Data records
***
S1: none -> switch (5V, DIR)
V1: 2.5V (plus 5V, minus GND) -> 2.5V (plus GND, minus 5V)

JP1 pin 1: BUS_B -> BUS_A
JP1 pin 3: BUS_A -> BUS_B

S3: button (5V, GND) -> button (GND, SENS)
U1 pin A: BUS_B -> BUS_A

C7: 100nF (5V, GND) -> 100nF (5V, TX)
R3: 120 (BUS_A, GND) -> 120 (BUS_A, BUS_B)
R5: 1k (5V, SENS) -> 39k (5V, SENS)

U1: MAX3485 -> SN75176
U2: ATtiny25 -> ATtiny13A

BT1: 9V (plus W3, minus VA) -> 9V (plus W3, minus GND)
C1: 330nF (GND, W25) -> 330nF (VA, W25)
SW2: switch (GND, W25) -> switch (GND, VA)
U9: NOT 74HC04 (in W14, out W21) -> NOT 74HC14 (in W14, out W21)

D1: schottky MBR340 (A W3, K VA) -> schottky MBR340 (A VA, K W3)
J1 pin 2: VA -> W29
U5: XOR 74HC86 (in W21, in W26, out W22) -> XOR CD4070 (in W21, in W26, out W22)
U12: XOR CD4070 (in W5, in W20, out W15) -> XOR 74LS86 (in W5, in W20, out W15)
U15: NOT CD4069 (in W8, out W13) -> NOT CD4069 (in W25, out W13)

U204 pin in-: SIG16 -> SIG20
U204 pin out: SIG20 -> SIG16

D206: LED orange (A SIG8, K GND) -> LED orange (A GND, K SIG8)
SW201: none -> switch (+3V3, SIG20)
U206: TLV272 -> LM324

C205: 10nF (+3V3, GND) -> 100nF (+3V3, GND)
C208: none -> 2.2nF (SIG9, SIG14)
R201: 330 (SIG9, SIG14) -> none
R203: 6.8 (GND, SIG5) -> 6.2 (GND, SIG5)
***
When the line with "C7: 100nF (5V, GND) -> 100nF (5V, TX)" is reached in the data above, begin copying, and stop after the line with "D1: schottky MBR340"; copy each line exactly, both ends included.

C7: 100nF (5V, GND) -> 100nF (5V, TX)
R3: 120 (BUS_A, GND) -> 120 (BUS_A, BUS_B)
R5: 1k (5V, SENS) -> 39k (5V, SENS)

U1: MAX3485 -> SN75176
U2: ATtiny25 -> ATtiny13A

BT1: 9V (plus W3, minus VA) -> 9V (plus W3, minus GND)
C1: 330nF (GND, W25) -> 330nF (VA, W25)
SW2: switch (GND, W25) -> switch (GND, VA)
U9: NOT 74HC04 (in W14, out W21) -> NOT 74HC14 (in W14, out W21)

D1: schottky MBR340 (A W3, K VA) -> schottky MBR340 (A VA, K W3)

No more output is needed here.